▶ _ASSIGNED TASK_: A word-for-word reproduction of the data below is needed, with no pictures in it.

▶ _DATA SECTION_:
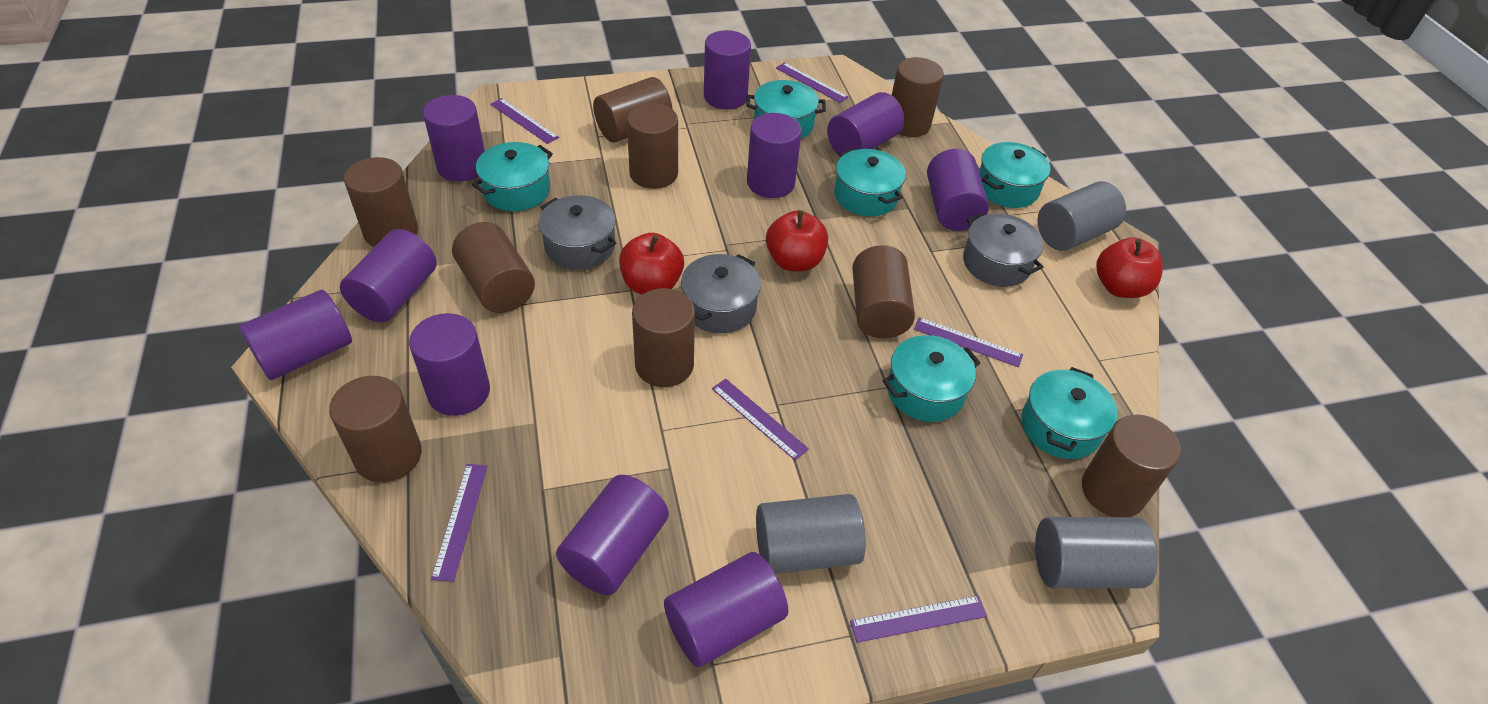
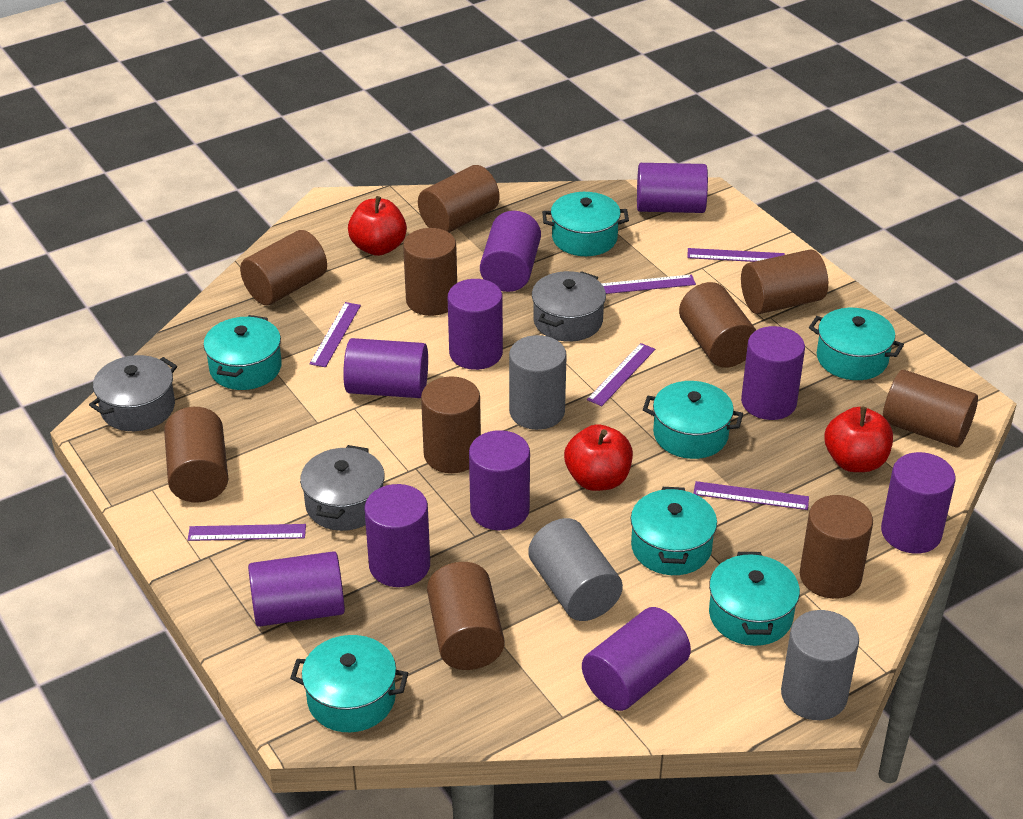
brown cylinder: 9 -> 10
turquoise pot: 6 -> 7

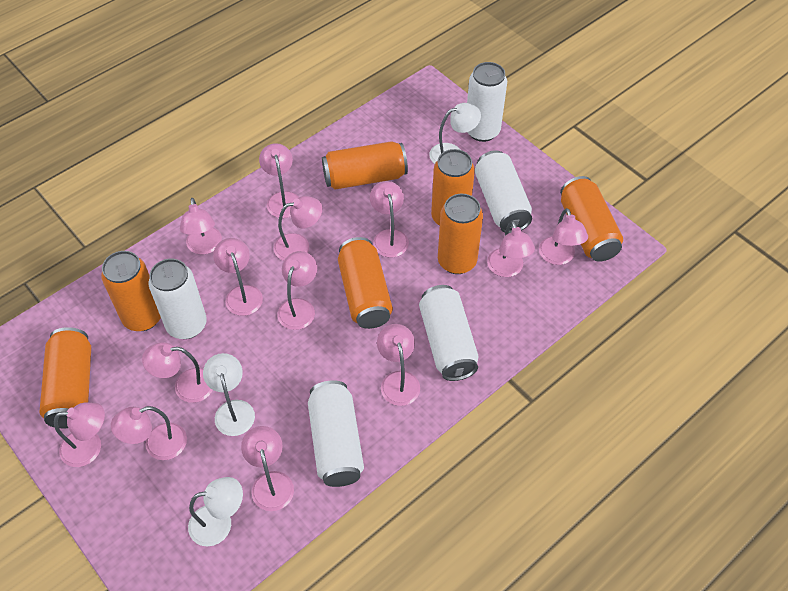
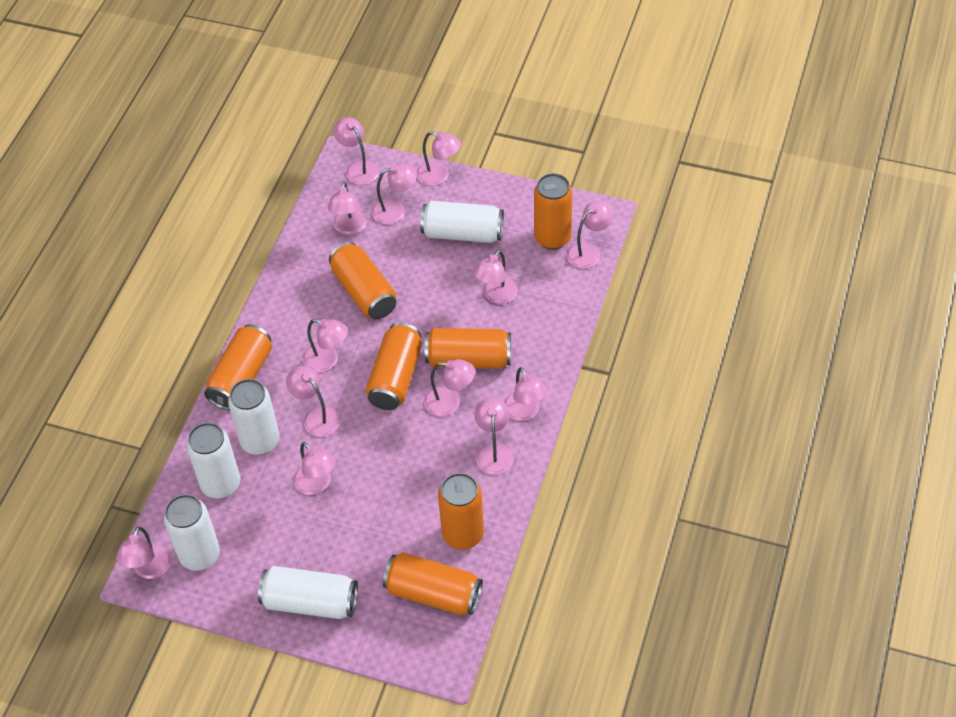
white lamp: 3 -> 0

▶ _SOLUTION BELOW_:
brown cylinder: 9 -> 10
turquoise pot: 6 -> 7

white lamp: 3 -> 0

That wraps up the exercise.